* EXERCISE AIM *
Nothing should be left out: repeat all the data exactly.

*** Begin section ***

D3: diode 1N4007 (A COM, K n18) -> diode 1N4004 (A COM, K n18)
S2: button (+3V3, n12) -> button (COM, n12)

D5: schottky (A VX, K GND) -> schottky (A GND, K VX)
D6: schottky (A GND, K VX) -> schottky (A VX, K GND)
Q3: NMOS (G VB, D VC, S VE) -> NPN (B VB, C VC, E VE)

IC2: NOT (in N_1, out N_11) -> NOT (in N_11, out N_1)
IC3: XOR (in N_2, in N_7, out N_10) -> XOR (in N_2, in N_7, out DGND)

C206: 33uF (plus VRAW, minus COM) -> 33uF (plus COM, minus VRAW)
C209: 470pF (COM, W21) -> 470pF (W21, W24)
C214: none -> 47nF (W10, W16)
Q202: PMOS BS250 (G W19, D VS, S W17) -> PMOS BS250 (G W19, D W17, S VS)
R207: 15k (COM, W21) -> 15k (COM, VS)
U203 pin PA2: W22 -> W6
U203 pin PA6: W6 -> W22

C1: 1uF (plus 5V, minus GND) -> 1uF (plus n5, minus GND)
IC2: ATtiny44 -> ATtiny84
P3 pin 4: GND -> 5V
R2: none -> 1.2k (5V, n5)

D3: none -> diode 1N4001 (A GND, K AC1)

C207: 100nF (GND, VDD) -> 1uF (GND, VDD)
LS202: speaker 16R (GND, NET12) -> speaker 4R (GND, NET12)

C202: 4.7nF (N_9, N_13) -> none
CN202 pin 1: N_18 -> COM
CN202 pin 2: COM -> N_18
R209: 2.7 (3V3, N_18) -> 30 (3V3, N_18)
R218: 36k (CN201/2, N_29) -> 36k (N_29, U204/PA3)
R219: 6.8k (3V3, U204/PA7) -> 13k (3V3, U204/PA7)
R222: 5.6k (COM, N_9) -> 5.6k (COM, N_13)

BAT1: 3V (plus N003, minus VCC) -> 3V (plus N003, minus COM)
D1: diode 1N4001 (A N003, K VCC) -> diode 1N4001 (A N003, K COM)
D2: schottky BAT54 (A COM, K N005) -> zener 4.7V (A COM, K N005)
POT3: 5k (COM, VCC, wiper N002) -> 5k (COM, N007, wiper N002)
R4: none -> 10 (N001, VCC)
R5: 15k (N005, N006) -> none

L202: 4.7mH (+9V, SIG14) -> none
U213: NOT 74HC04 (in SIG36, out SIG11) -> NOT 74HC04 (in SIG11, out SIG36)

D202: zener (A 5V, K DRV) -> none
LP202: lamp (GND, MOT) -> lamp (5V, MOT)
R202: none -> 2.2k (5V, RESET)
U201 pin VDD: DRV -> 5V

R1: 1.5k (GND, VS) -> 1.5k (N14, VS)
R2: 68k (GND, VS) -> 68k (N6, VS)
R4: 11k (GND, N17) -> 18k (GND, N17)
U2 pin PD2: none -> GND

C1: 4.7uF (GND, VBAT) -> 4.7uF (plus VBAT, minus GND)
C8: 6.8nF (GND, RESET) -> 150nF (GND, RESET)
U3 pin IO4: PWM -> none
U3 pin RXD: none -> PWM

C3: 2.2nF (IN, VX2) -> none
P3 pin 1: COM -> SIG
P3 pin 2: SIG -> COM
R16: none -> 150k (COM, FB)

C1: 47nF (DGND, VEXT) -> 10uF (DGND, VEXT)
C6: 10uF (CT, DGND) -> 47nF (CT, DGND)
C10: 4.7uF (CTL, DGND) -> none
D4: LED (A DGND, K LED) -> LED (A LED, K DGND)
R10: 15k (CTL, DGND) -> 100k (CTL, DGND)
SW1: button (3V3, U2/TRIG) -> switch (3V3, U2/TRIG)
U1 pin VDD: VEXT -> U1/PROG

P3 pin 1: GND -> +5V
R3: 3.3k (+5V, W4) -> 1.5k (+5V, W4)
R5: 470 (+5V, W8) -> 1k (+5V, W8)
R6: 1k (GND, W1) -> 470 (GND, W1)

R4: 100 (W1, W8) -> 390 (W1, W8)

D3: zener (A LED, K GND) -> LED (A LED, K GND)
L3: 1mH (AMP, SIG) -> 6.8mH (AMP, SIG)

*** End section ***

* RESPONSE TO THIS EXERCISE *
D3: diode 1N4007 (A COM, K n18) -> diode 1N4004 (A COM, K n18)
S2: button (+3V3, n12) -> button (COM, n12)

D5: schottky (A VX, K GND) -> schottky (A GND, K VX)
D6: schottky (A GND, K VX) -> schottky (A VX, K GND)
Q3: NMOS (G VB, D VC, S VE) -> NPN (B VB, C VC, E VE)

IC2: NOT (in N_1, out N_11) -> NOT (in N_11, out N_1)
IC3: XOR (in N_2, in N_7, out N_10) -> XOR (in N_2, in N_7, out DGND)

C206: 33uF (plus VRAW, minus COM) -> 33uF (plus COM, minus VRAW)
C209: 470pF (COM, W21) -> 470pF (W21, W24)
C214: none -> 47nF (W10, W16)
Q202: PMOS BS250 (G W19, D VS, S W17) -> PMOS BS250 (G W19, D W17, S VS)
R207: 15k (COM, W21) -> 15k (COM, VS)
U203 pin PA2: W22 -> W6
U203 pin PA6: W6 -> W22

C1: 1uF (plus 5V, minus GND) -> 1uF (plus n5, minus GND)
IC2: ATtiny44 -> ATtiny84
P3 pin 4: GND -> 5V
R2: none -> 1.2k (5V, n5)

D3: none -> diode 1N4001 (A GND, K AC1)

C207: 100nF (GND, VDD) -> 1uF (GND, VDD)
LS202: speaker 16R (GND, NET12) -> speaker 4R (GND, NET12)

C202: 4.7nF (N_9, N_13) -> none
CN202 pin 1: N_18 -> COM
CN202 pin 2: COM -> N_18
R209: 2.7 (3V3, N_18) -> 30 (3V3, N_18)
R218: 36k (CN201/2, N_29) -> 36k (N_29, U204/PA3)
R219: 6.8k (3V3, U204/PA7) -> 13k (3V3, U204/PA7)
R222: 5.6k (COM, N_9) -> 5.6k (COM, N_13)

BAT1: 3V (plus N003, minus VCC) -> 3V (plus N003, minus COM)
D1: diode 1N4001 (A N003, K VCC) -> diode 1N4001 (A N003, K COM)
D2: schottky BAT54 (A COM, K N005) -> zener 4.7V (A COM, K N005)
POT3: 5k (COM, VCC, wiper N002) -> 5k (COM, N007, wiper N002)
R4: none -> 10 (N001, VCC)
R5: 15k (N005, N006) -> none

L202: 4.7mH (+9V, SIG14) -> none
U213: NOT 74HC04 (in SIG36, out SIG11) -> NOT 74HC04 (in SIG11, out SIG36)

D202: zener (A 5V, K DRV) -> none
LP202: lamp (GND, MOT) -> lamp (5V, MOT)
R202: none -> 2.2k (5V, RESET)
U201 pin VDD: DRV -> 5V

R1: 1.5k (GND, VS) -> 1.5k (N14, VS)
R2: 68k (GND, VS) -> 68k (N6, VS)
R4: 11k (GND, N17) -> 18k (GND, N17)
U2 pin PD2: none -> GND

C1: 4.7uF (GND, VBAT) -> 4.7uF (plus VBAT, minus GND)
C8: 6.8nF (GND, RESET) -> 150nF (GND, RESET)
U3 pin IO4: PWM -> none
U3 pin RXD: none -> PWM

C3: 2.2nF (IN, VX2) -> none
P3 pin 1: COM -> SIG
P3 pin 2: SIG -> COM
R16: none -> 150k (COM, FB)

C1: 47nF (DGND, VEXT) -> 10uF (DGND, VEXT)
C6: 10uF (CT, DGND) -> 47nF (CT, DGND)
C10: 4.7uF (CTL, DGND) -> none
D4: LED (A DGND, K LED) -> LED (A LED, K DGND)
R10: 15k (CTL, DGND) -> 100k (CTL, DGND)
SW1: button (3V3, U2/TRIG) -> switch (3V3, U2/TRIG)
U1 pin VDD: VEXT -> U1/PROG

P3 pin 1: GND -> +5V
R3: 3.3k (+5V, W4) -> 1.5k (+5V, W4)
R5: 470 (+5V, W8) -> 1k (+5V, W8)
R6: 1k (GND, W1) -> 470 (GND, W1)

R4: 100 (W1, W8) -> 390 (W1, W8)

D3: zener (A LED, K GND) -> LED (A LED, K GND)
L3: 1mH (AMP, SIG) -> 6.8mH (AMP, SIG)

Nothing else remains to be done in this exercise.